Exercise objective:
Exactly the lines from the line containing "none -> yellow lemon [403,356,430,385]" through the last line of the entries below should appear in the answer, reproduced verbatim.

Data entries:
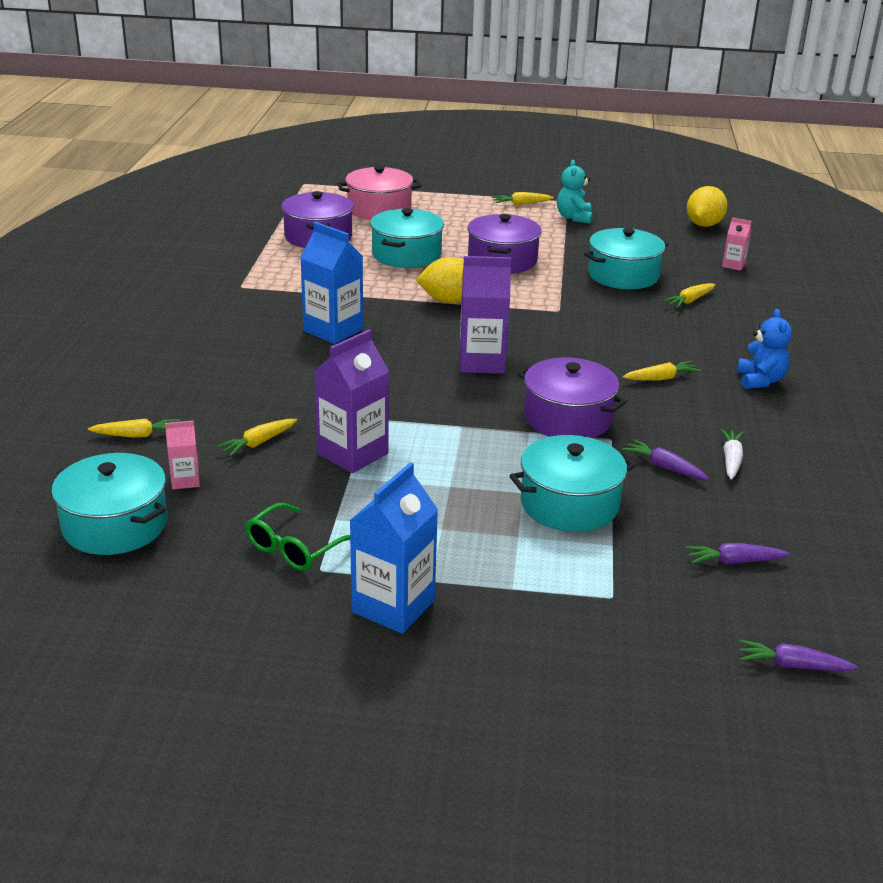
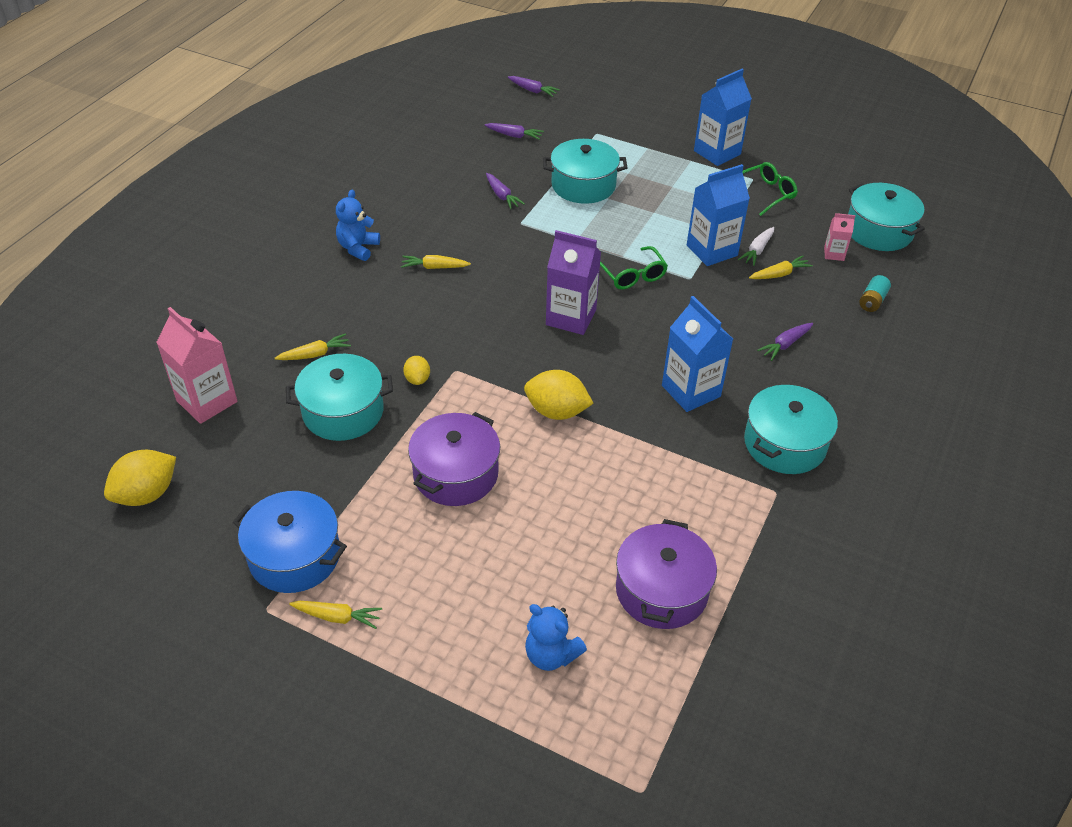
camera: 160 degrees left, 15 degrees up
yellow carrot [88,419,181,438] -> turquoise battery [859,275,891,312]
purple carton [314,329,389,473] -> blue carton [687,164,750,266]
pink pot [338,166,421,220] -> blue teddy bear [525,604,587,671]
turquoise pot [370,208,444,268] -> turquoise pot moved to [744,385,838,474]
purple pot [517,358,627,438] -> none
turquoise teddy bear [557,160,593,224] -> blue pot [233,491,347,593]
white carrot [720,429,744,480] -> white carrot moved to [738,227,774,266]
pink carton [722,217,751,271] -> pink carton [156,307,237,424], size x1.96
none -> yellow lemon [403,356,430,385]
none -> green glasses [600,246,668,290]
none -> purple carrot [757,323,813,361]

Result of the task:
none -> yellow lemon [403,356,430,385]
none -> green glasses [600,246,668,290]
none -> purple carrot [757,323,813,361]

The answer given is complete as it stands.